Scene comparison data

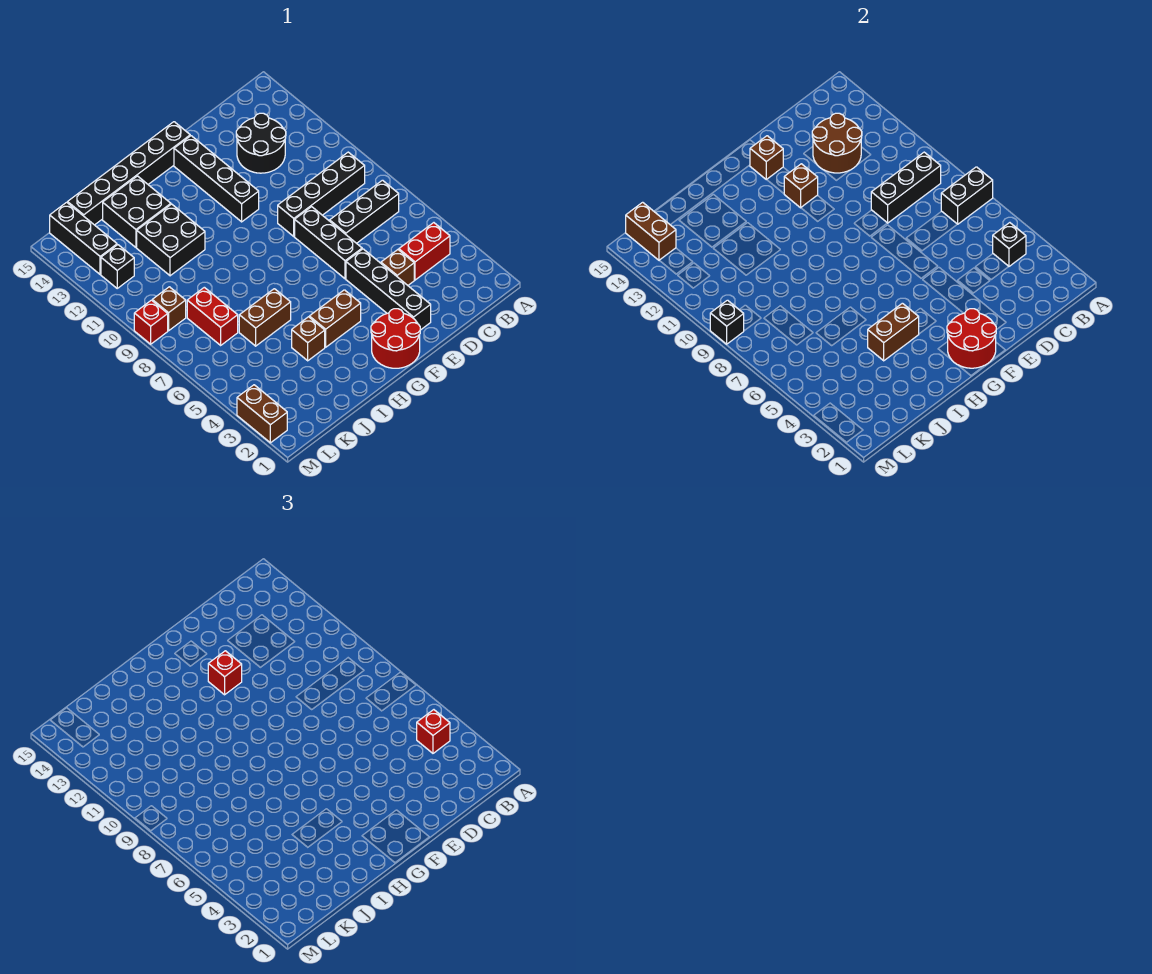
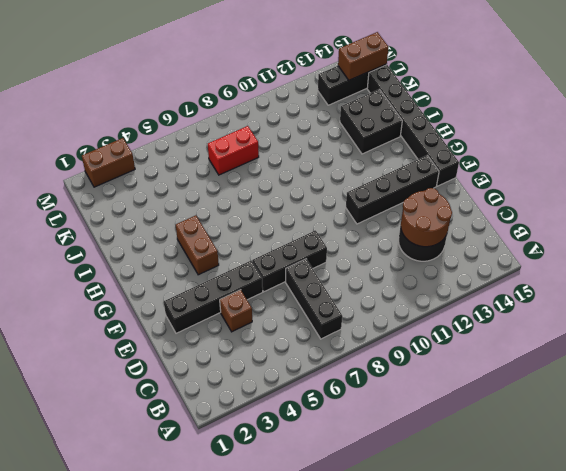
none -> red brick B4:C4 level 1
none -> black brick B9:E9 level 1
none -> red round brick F1:G2 level 1
none -> brown brick I4 level 1

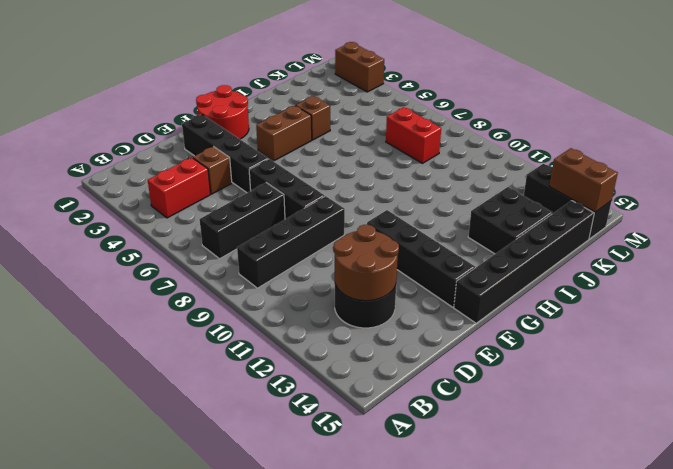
none -> brown brick I6:J6 level 1
none -> black brick I11:J12 level 1
none -> brown brick L9 level 1
none -> black brick L12 level 1

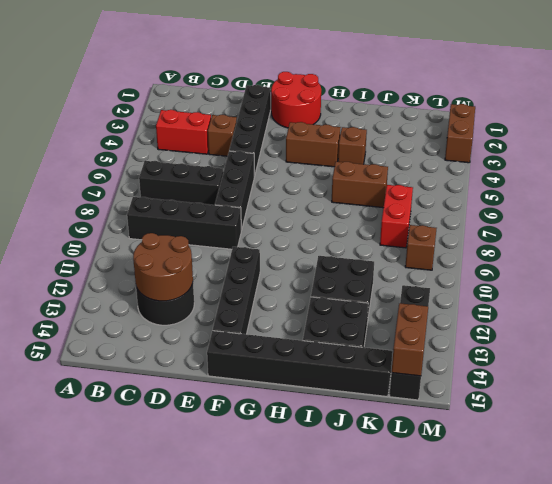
none -> red brick M9 level 1
none -> black brick A7:B7 level 2
none -> black brick B4 level 2
none -> black brick B9:D9 level 2

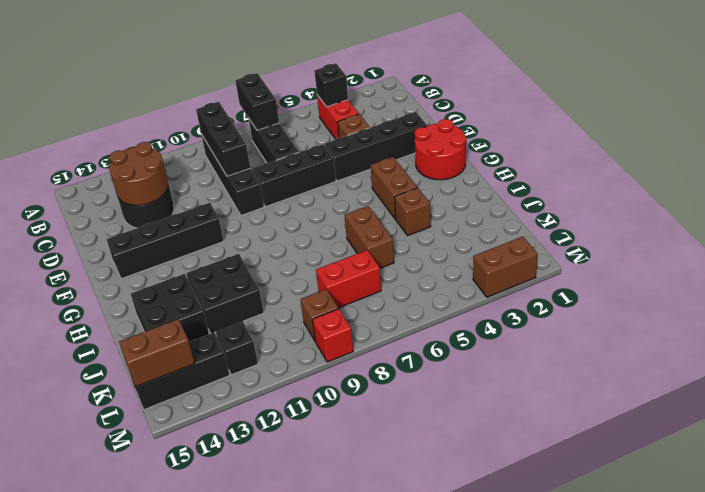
none -> black brick F15:K15 level 1
none -> red round brick F1:G2 level 2
none -> brown brick F12 level 2
none -> brown brick F14 level 2

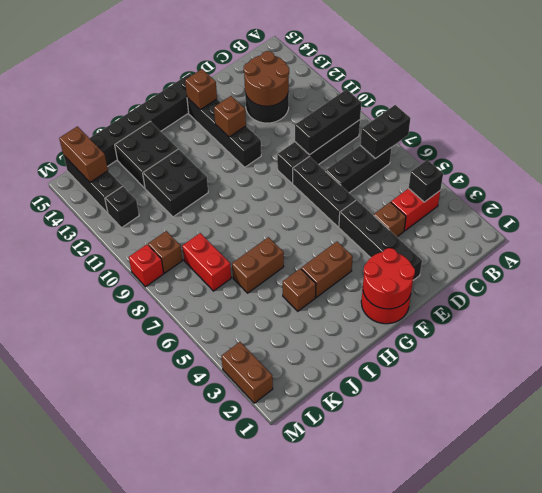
none -> brown brick H4:I4 level 2
none -> black brick M9 level 2
none -> red brick B4 level 3
none -> red brick F12 level 3

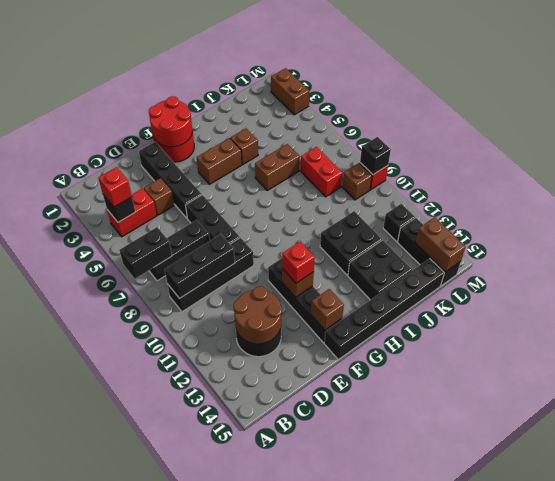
none -> brown brick H4:I4 level 2

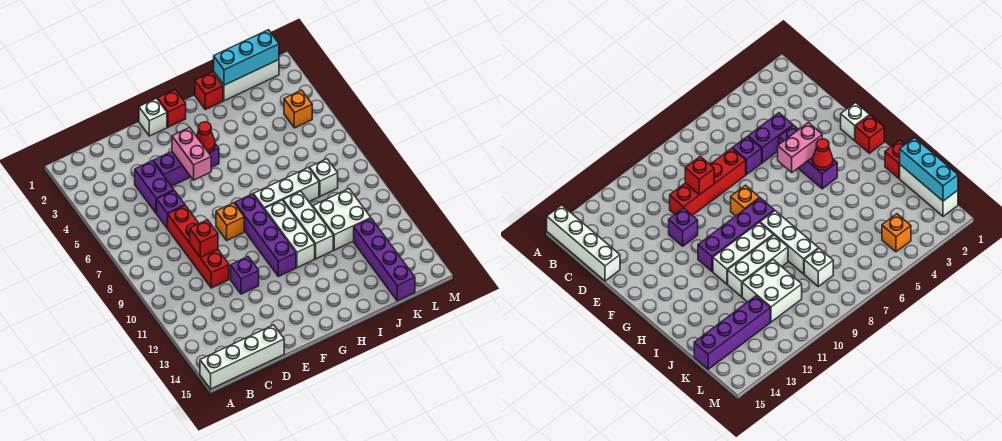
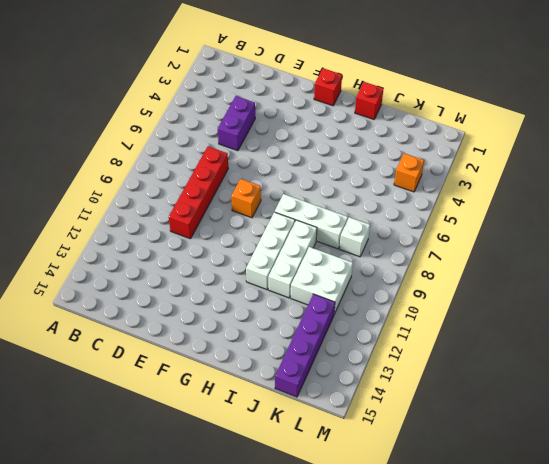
none -> white brick A15:D15 level 1
none -> purple brick D6 level 1
none -> purple brick E4:G4 level 1

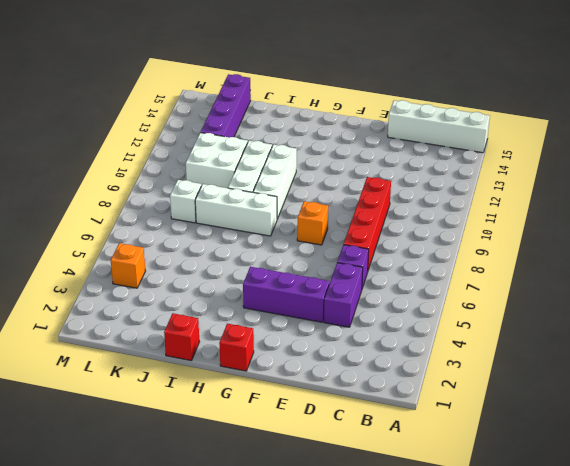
none -> purple brick E11 level 1
none -> white brick F1 level 1
none -> purple brick G8:G11 level 1

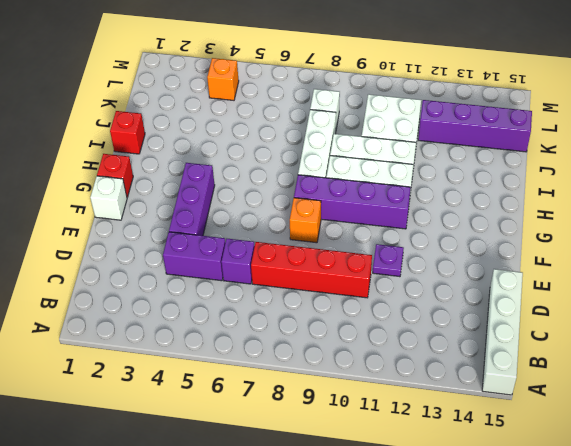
purple plate E11 level 1 -> purple brick E11 level 1
none -> white brick J1:L1 level 1
none -> red brick D9 level 2
none -> pink brick F4:F5 level 2

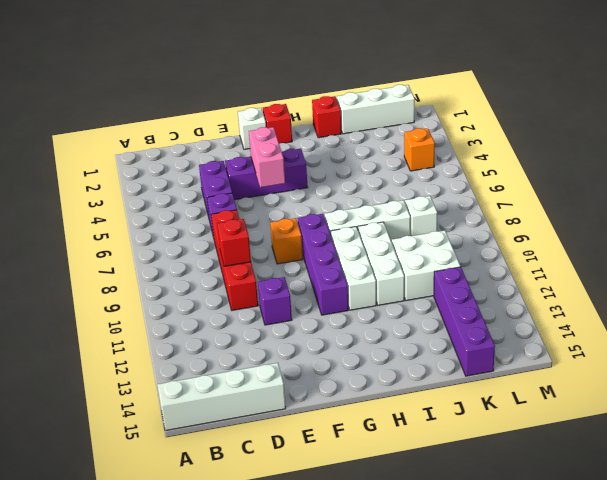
none -> red cone G4 level 2
none -> cyan brick J1:L1 level 2

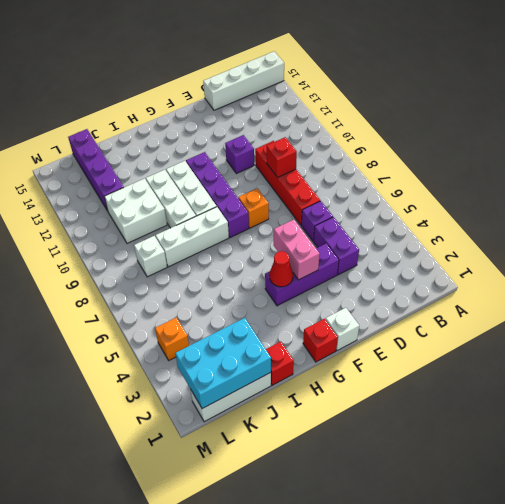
cyan brick J1:L2 level 2 -> cyan brick J1:L1 level 2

_Exercise requirements_. Using the records above, repeat exactly the run of lines that starts with the line with "none -> red brick M9 level 1" and goes on through the line with "none -> cyan brick J1:L1 level 2"; omit each picture.

_Exercise result_.
none -> red brick M9 level 1
none -> black brick A7:B7 level 2
none -> black brick B4 level 2
none -> black brick B9:D9 level 2

none -> black brick F15:K15 level 1
none -> red round brick F1:G2 level 2
none -> brown brick F12 level 2
none -> brown brick F14 level 2

none -> brown brick H4:I4 level 2
none -> black brick M9 level 2
none -> red brick B4 level 3
none -> red brick F12 level 3

none -> brown brick H4:I4 level 2

none -> white brick A15:D15 level 1
none -> purple brick D6 level 1
none -> purple brick E4:G4 level 1

none -> purple brick E11 level 1
none -> white brick F1 level 1
none -> purple brick G8:G11 level 1

purple plate E11 level 1 -> purple brick E11 level 1
none -> white brick J1:L1 level 1
none -> red brick D9 level 2
none -> pink brick F4:F5 level 2

none -> red cone G4 level 2
none -> cyan brick J1:L1 level 2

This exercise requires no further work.